**WHAT YOU NEED TO DO**: Could you give the data that follows again exactly, without its pictures?

**RECORDS FOR THIS EXERCISE**:
▬▬▬▬▬▬

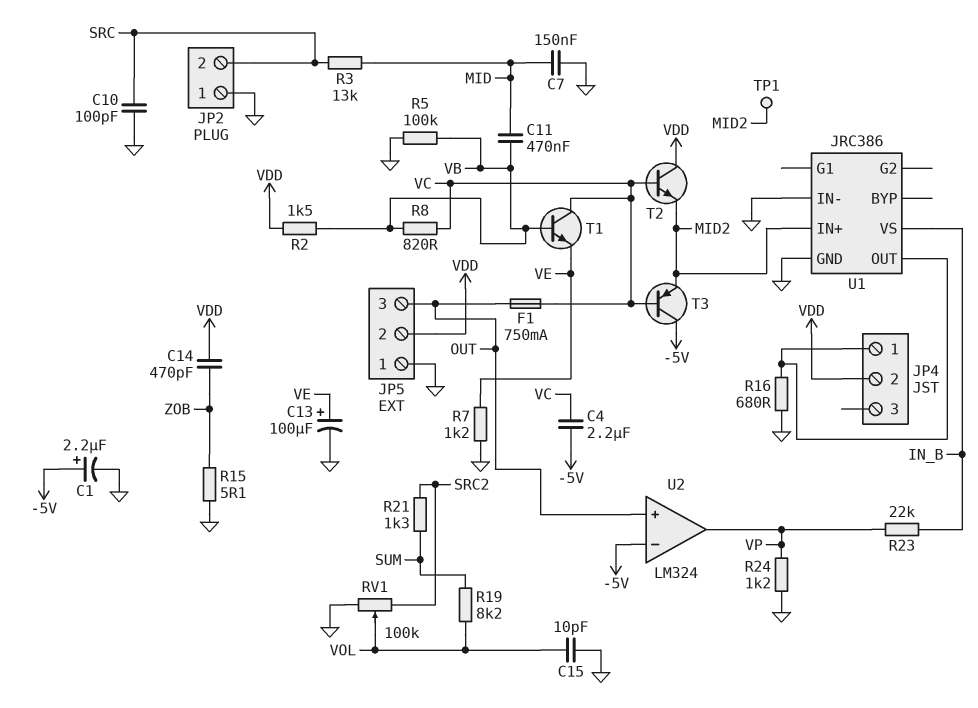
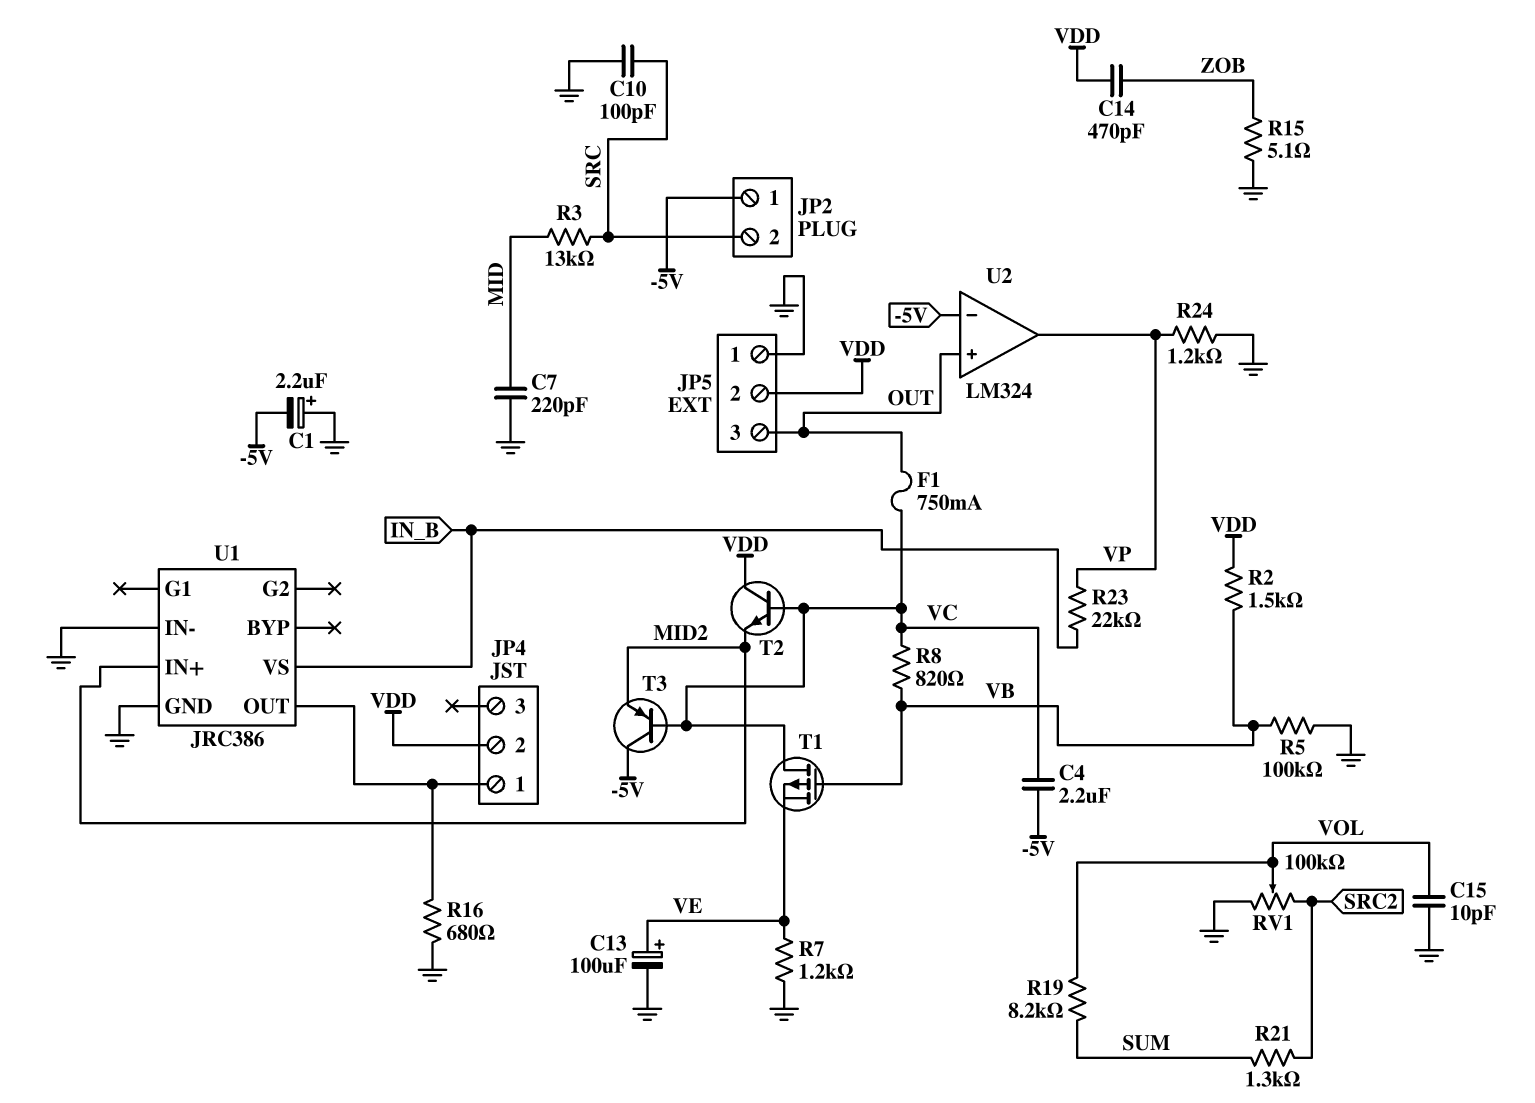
C1: 2.2uF (plus -5V, minus GND) -> 2.2uF (plus GND, minus -5V)
C7: 150nF (GND, MID) -> 220pF (GND, MID)
C11: 470nF (MID, VB) -> none
JP2 pin 1: GND -> -5V
T1: NPN (B VB, C VC, E VE) -> PMOS (G VB, D VC, S VE)
TP1: test point (MID2) -> none

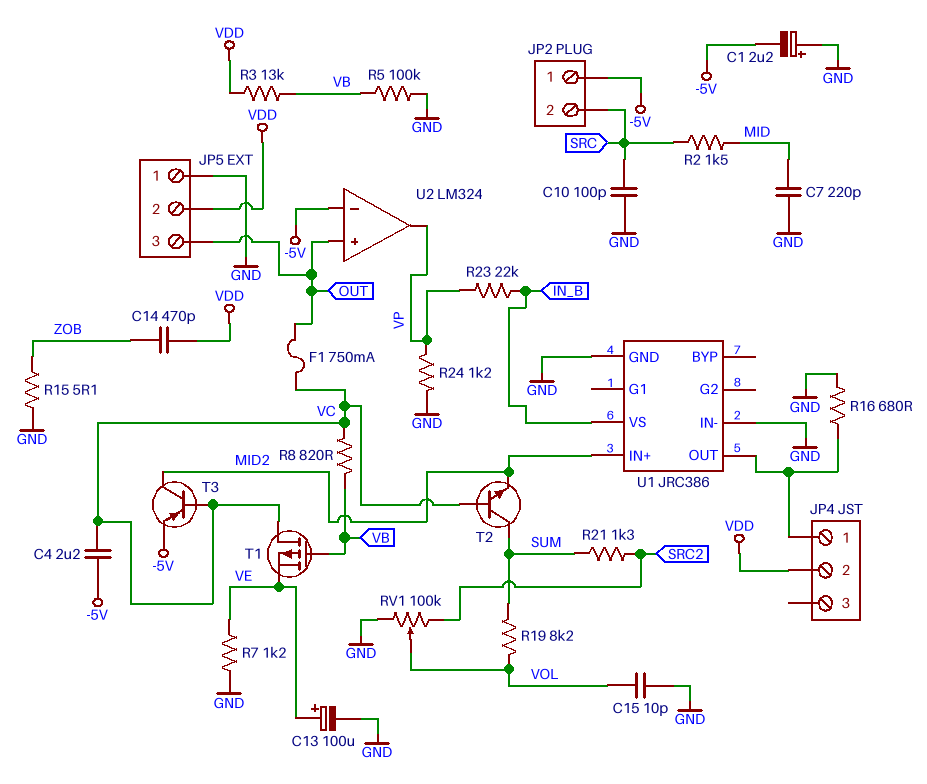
R2: 1.5k (VB, VDD) -> 1.5k (MID, SRC)
R3: 13k (MID, SRC) -> 13k (VB, VDD)
T2: NPN (B VC, C VDD, E MID2) -> NPN (B VC, C SUM, E MID2)
T3: PNP (B VC, C -5V, E MID2) -> PNP (B VC, C MID2, E -5V)

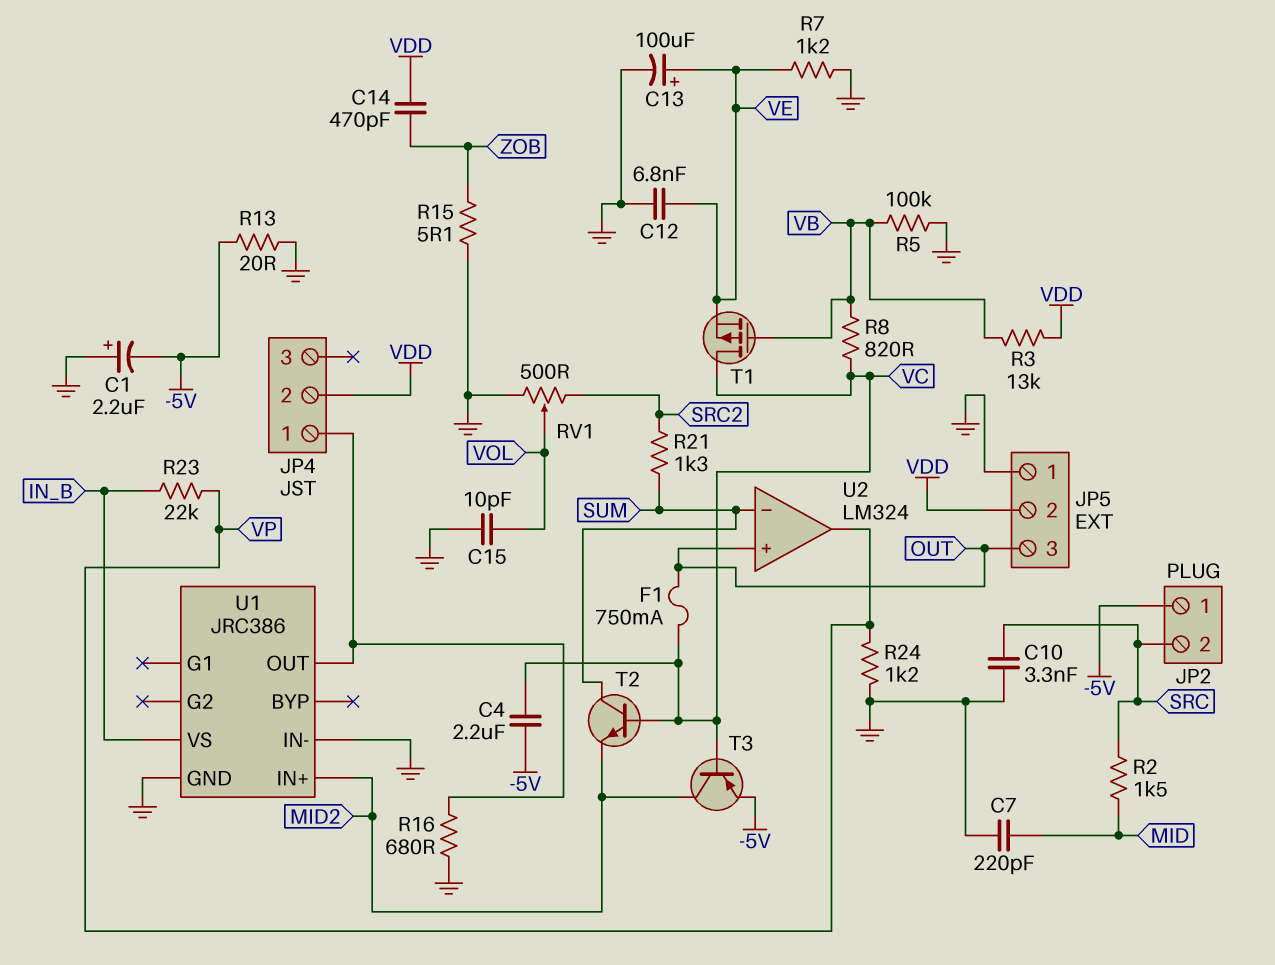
C10: 100pF (GND, SRC) -> 3.3nF (GND, SRC)
C12: none -> 6.8nF (GND, VE)
R13: none -> 20 (-5V, GND)
R19: 8.2k (SUM, VOL) -> none
RV1: 100k (GND, SRC2, wiper VOL) -> 500 (GND, SRC2, wiper VOL)
U2 pin in-: -5V -> SUM

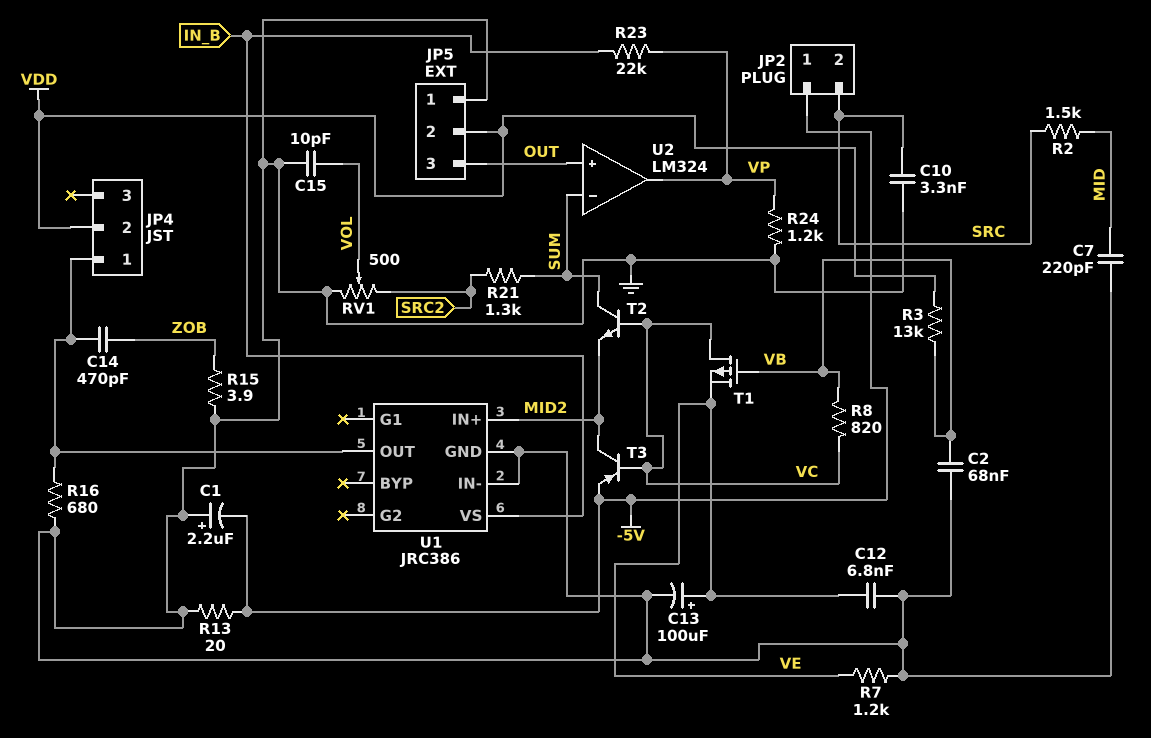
C2: none -> 68nF (GND, VB)
C4: 2.2uF (-5V, VC) -> none
C14: 470pF (VDD, ZOB) -> 470pF (JP4/1, ZOB)
F1: 750mA (OUT, VC) -> none
R5: 100k (GND, VB) -> none
R15: 5.1 (GND, ZOB) -> 3.9 (GND, ZOB)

▬▬▬▬▬▬

**OUTPUT FOR THIS TASK**:
C1: 2.2uF (plus -5V, minus GND) -> 2.2uF (plus GND, minus -5V)
C7: 150nF (GND, MID) -> 220pF (GND, MID)
C11: 470nF (MID, VB) -> none
JP2 pin 1: GND -> -5V
T1: NPN (B VB, C VC, E VE) -> PMOS (G VB, D VC, S VE)
TP1: test point (MID2) -> none

R2: 1.5k (VB, VDD) -> 1.5k (MID, SRC)
R3: 13k (MID, SRC) -> 13k (VB, VDD)
T2: NPN (B VC, C VDD, E MID2) -> NPN (B VC, C SUM, E MID2)
T3: PNP (B VC, C -5V, E MID2) -> PNP (B VC, C MID2, E -5V)

C10: 100pF (GND, SRC) -> 3.3nF (GND, SRC)
C12: none -> 6.8nF (GND, VE)
R13: none -> 20 (-5V, GND)
R19: 8.2k (SUM, VOL) -> none
RV1: 100k (GND, SRC2, wiper VOL) -> 500 (GND, SRC2, wiper VOL)
U2 pin in-: -5V -> SUM

C2: none -> 68nF (GND, VB)
C4: 2.2uF (-5V, VC) -> none
C14: 470pF (VDD, ZOB) -> 470pF (JP4/1, ZOB)
F1: 750mA (OUT, VC) -> none
R5: 100k (GND, VB) -> none
R15: 5.1 (GND, ZOB) -> 3.9 (GND, ZOB)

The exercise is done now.